REQUIRED ACTION:
Go through the data below and repeat it exactly, skipping each picture.
=== Section Start ===
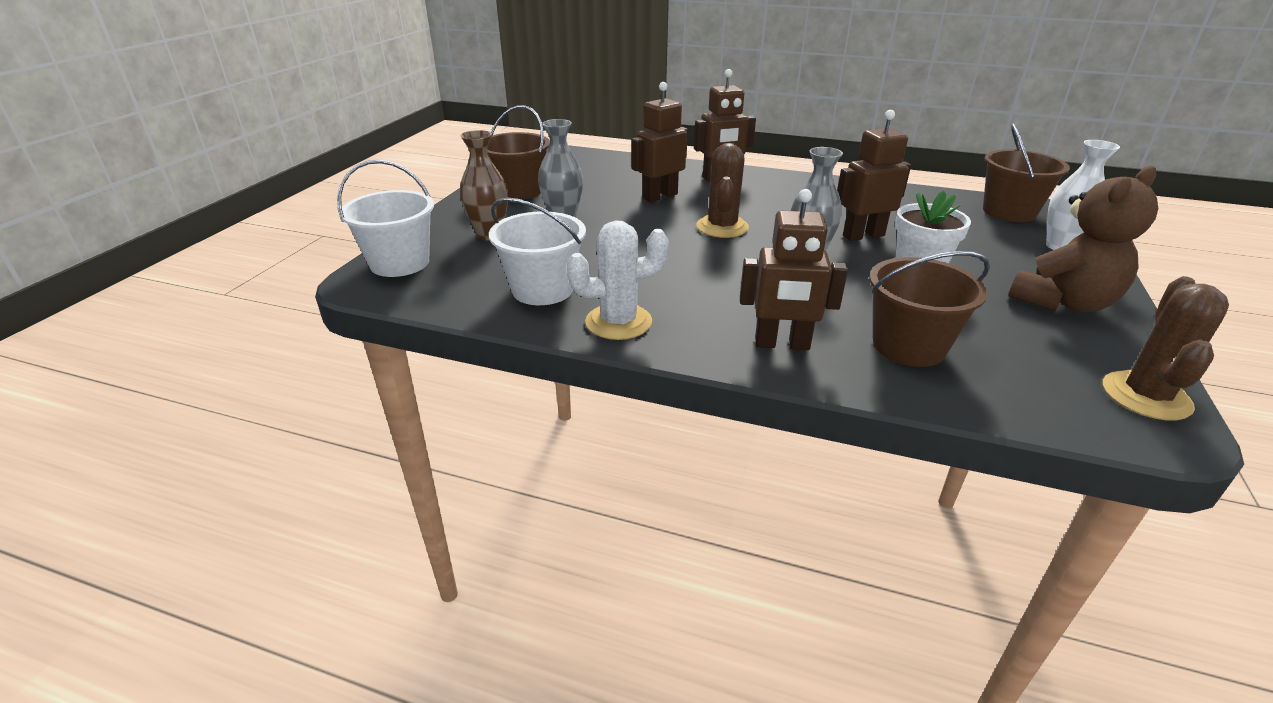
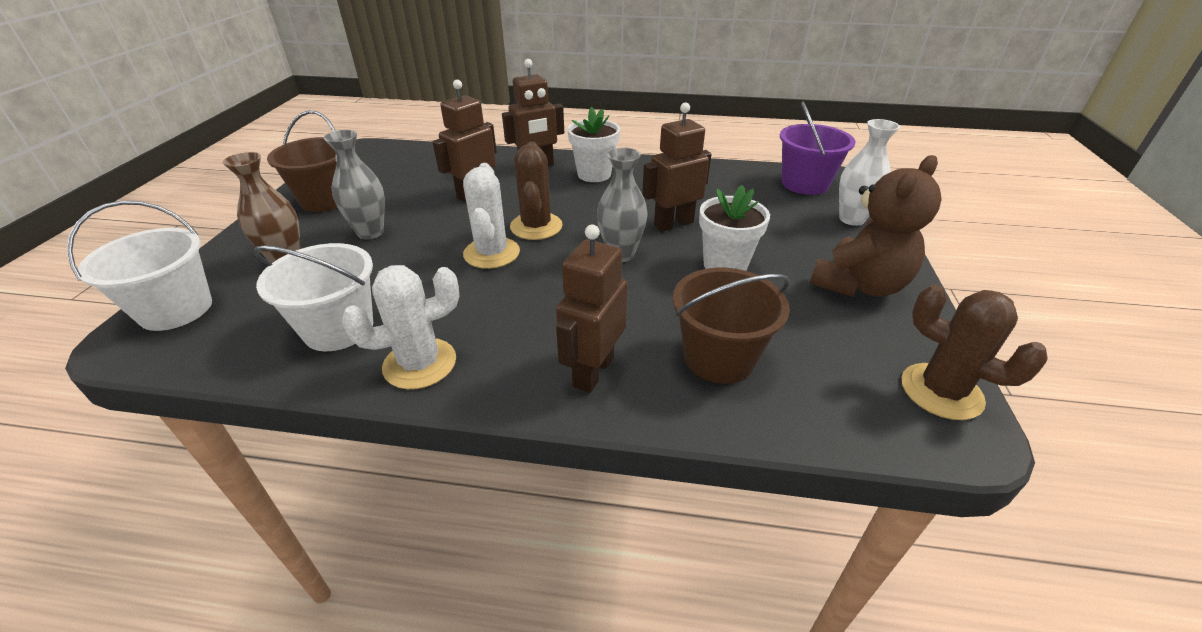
camera: 10 degrees left, 5 degrees up
(679, 245) = (491, 253): none -> white cactus
(779, 188) = (594, 174): none -> white flower pot
(782, 344) = (593, 372): brown robot -> brown robot turned 120 degrees clockwise
(1009, 212) = (805, 184): brown bucket -> purple bucket
(1146, 396) = (941, 391): brown cactus -> brown cactus turned 60 degrees counterclockwise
=== Section End ===
WRITTEN ANSWER:
camera: 10 degrees left, 5 degrees up
(679, 245) = (491, 253): none -> white cactus
(779, 188) = (594, 174): none -> white flower pot
(782, 344) = (593, 372): brown robot -> brown robot turned 120 degrees clockwise
(1009, 212) = (805, 184): brown bucket -> purple bucket
(1146, 396) = (941, 391): brown cactus -> brown cactus turned 60 degrees counterclockwise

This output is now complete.